## Directions for this task
Reproduce the data below in full and to the letter, images excepted.

## Stored data
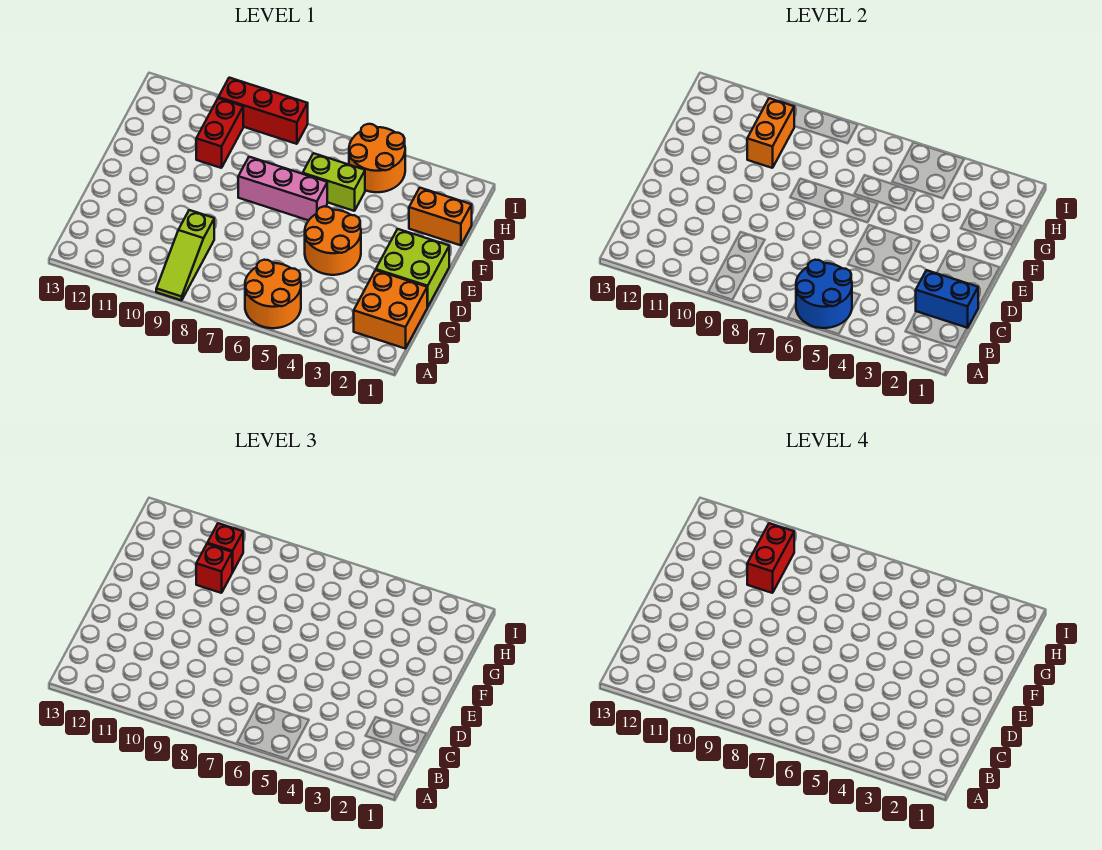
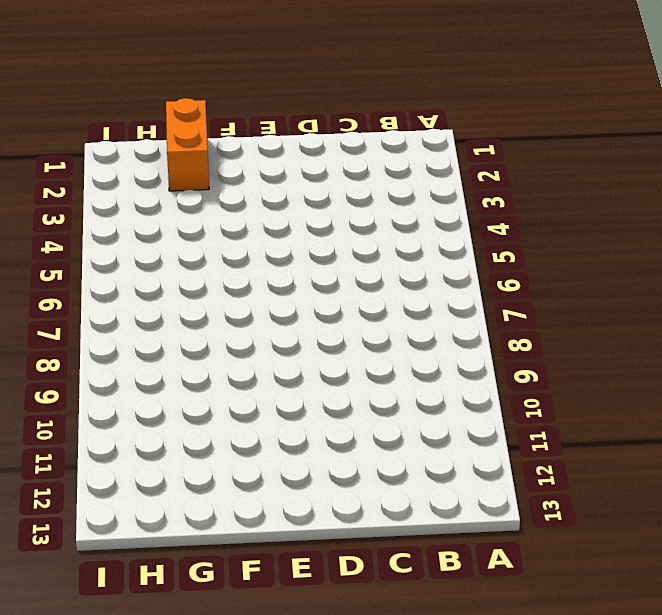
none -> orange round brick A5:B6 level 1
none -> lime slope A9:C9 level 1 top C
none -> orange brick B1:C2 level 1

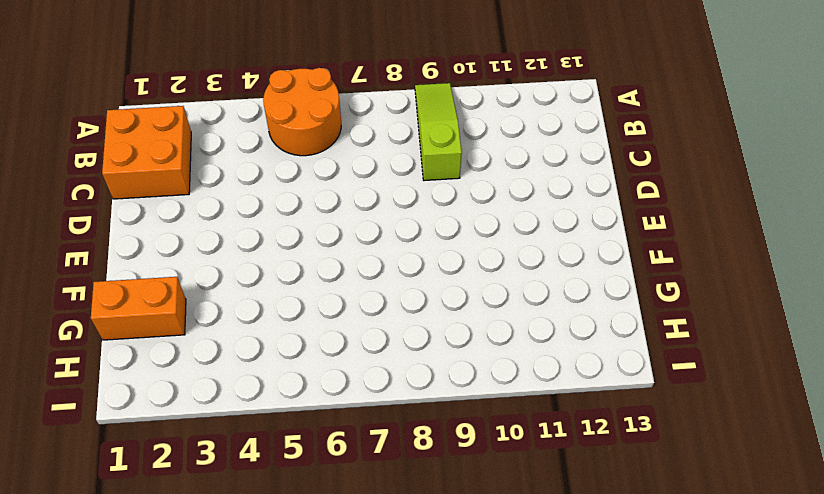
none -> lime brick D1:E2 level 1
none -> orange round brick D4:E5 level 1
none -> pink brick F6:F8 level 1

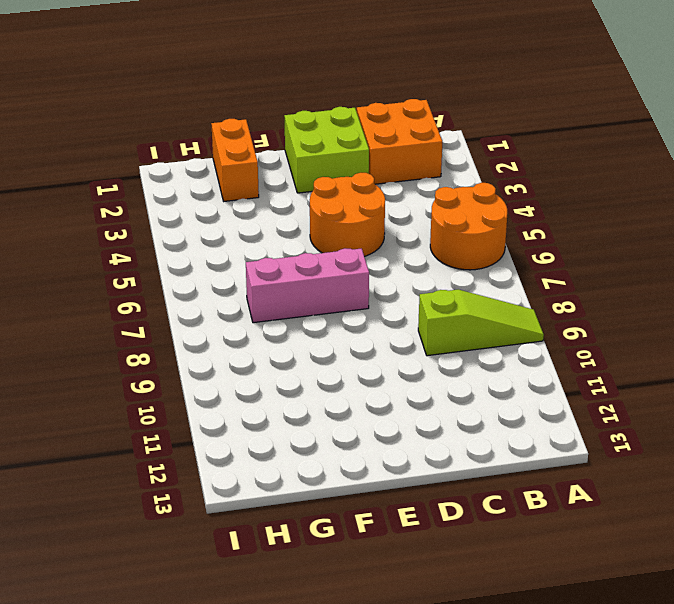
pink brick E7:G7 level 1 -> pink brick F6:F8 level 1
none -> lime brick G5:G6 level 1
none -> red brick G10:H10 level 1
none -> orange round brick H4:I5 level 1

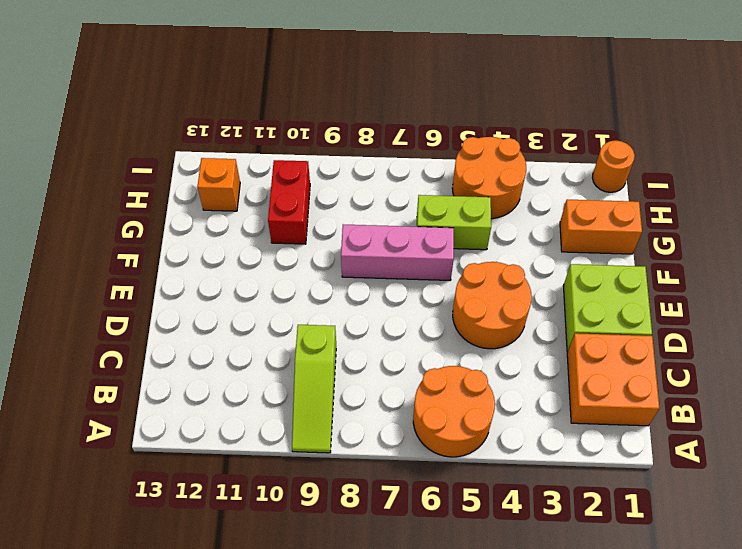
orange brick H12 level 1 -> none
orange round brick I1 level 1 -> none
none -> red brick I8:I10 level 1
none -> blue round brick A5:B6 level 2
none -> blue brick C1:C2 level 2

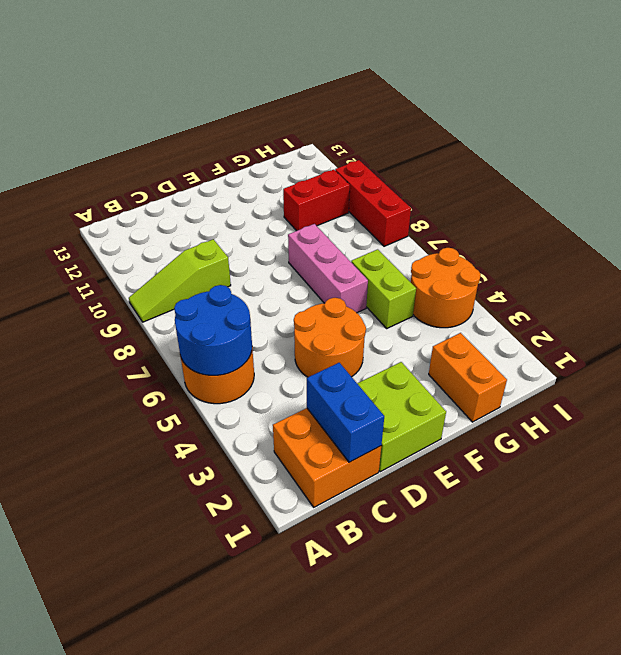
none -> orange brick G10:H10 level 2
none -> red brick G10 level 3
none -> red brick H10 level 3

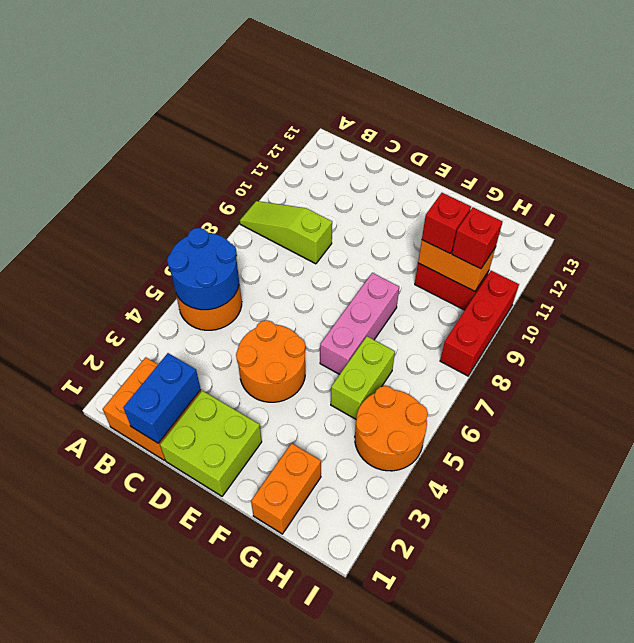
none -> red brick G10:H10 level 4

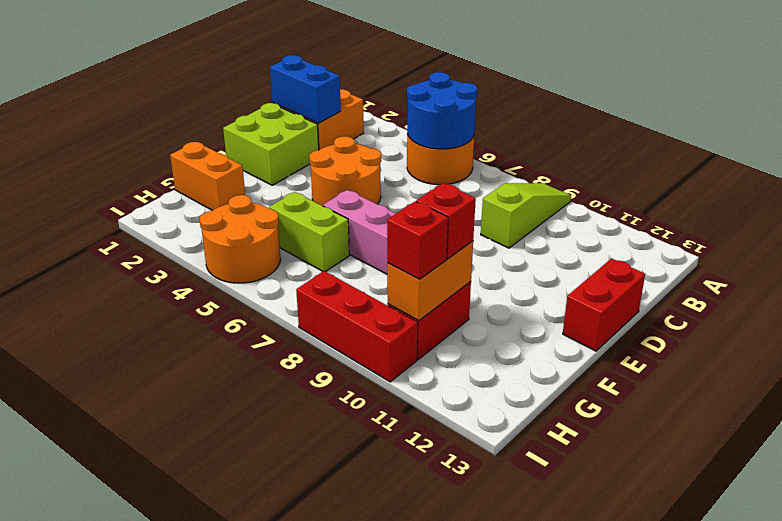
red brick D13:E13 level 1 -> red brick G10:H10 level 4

## Exercise answer
none -> orange round brick A5:B6 level 1
none -> lime slope A9:C9 level 1 top C
none -> orange brick B1:C2 level 1

none -> lime brick D1:E2 level 1
none -> orange round brick D4:E5 level 1
none -> pink brick F6:F8 level 1

pink brick E7:G7 level 1 -> pink brick F6:F8 level 1
none -> lime brick G5:G6 level 1
none -> red brick G10:H10 level 1
none -> orange round brick H4:I5 level 1

orange brick H12 level 1 -> none
orange round brick I1 level 1 -> none
none -> red brick I8:I10 level 1
none -> blue round brick A5:B6 level 2
none -> blue brick C1:C2 level 2

none -> orange brick G10:H10 level 2
none -> red brick G10 level 3
none -> red brick H10 level 3

none -> red brick G10:H10 level 4

red brick D13:E13 level 1 -> red brick G10:H10 level 4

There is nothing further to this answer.